SUPPLIED INFORMATION:
==*==

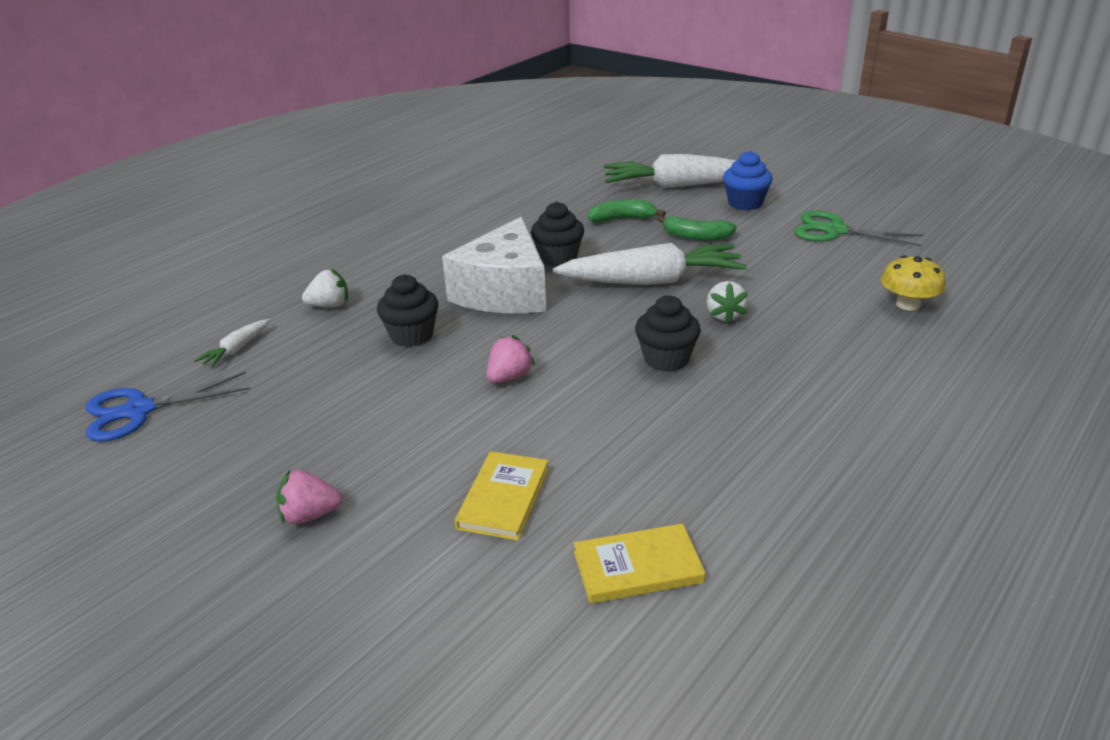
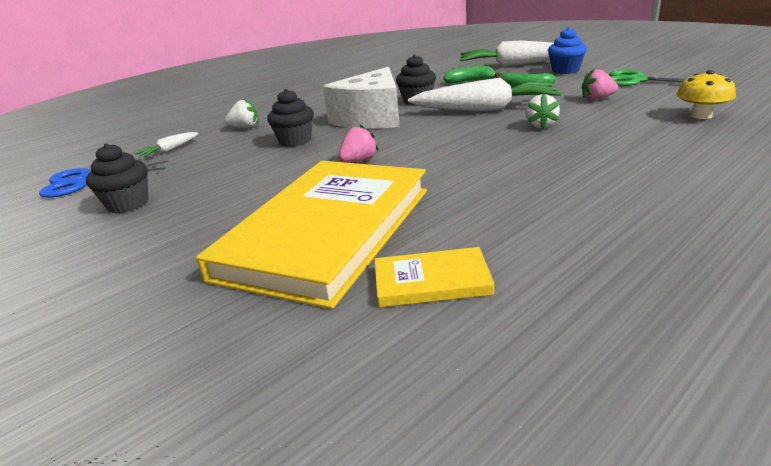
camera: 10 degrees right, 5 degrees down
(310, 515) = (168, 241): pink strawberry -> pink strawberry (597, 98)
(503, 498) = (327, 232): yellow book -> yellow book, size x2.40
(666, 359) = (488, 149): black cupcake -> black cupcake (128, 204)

==*==

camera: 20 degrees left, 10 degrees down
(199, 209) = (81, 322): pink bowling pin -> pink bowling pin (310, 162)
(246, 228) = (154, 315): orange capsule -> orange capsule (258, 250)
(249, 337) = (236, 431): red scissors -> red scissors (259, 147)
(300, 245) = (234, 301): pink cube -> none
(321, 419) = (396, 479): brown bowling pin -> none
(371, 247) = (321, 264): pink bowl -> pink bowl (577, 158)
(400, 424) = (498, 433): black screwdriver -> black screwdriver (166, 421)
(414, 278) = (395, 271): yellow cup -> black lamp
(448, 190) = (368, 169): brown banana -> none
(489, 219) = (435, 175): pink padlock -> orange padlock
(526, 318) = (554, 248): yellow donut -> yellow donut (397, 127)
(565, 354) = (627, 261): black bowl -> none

==*==

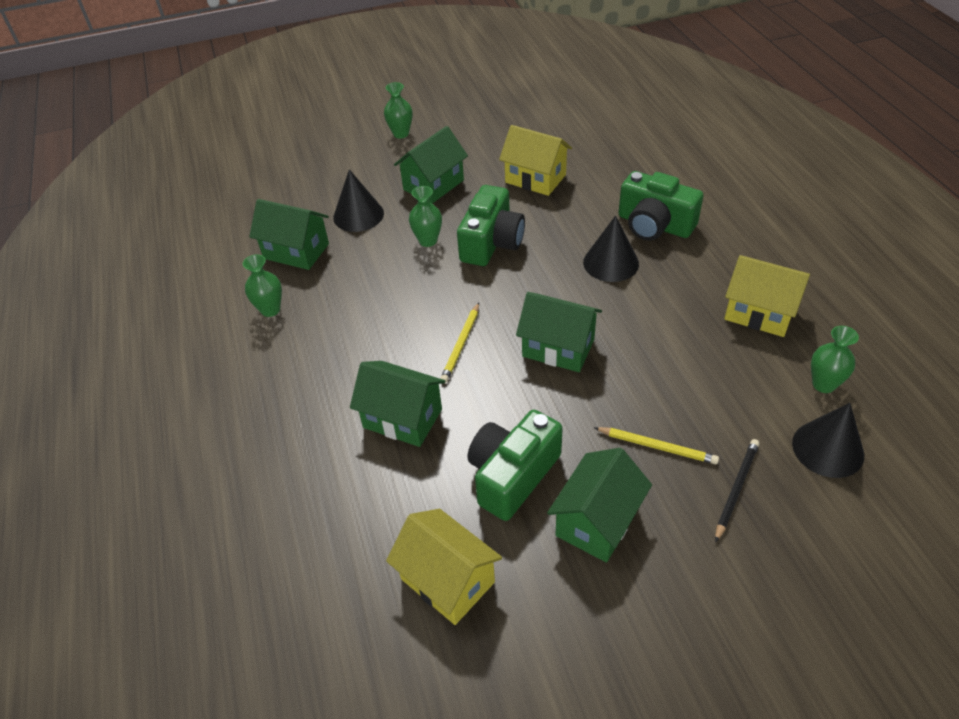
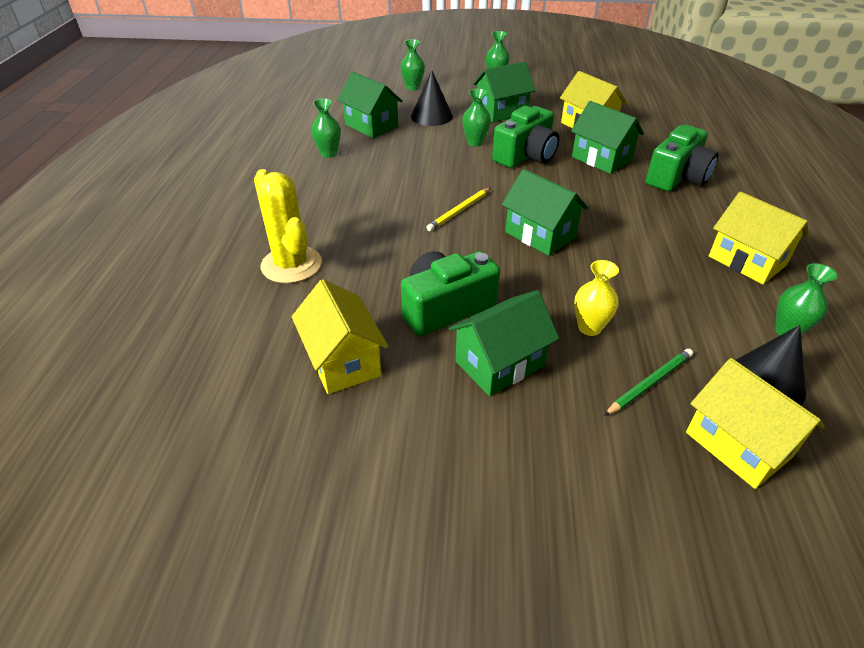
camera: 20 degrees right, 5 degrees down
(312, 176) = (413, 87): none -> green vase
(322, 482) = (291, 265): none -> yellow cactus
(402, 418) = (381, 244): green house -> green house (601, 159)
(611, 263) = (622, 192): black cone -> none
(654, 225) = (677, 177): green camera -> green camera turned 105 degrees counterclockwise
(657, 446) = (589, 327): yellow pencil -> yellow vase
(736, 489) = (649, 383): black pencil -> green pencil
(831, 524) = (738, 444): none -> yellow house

==*==

TRY IT:
Once you find the line with "camera: 10 degrees right, 5 degrees down" above, print it and every line after it up to and including the line with "(666, 359) = (488, 149): black", exactly as written and nothing else.

RESPONSE FOR THIS EXERCISE:
camera: 10 degrees right, 5 degrees down
(310, 515) = (168, 241): pink strawberry -> pink strawberry (597, 98)
(503, 498) = (327, 232): yellow book -> yellow book, size x2.40
(666, 359) = (488, 149): black cupcake -> black cupcake (128, 204)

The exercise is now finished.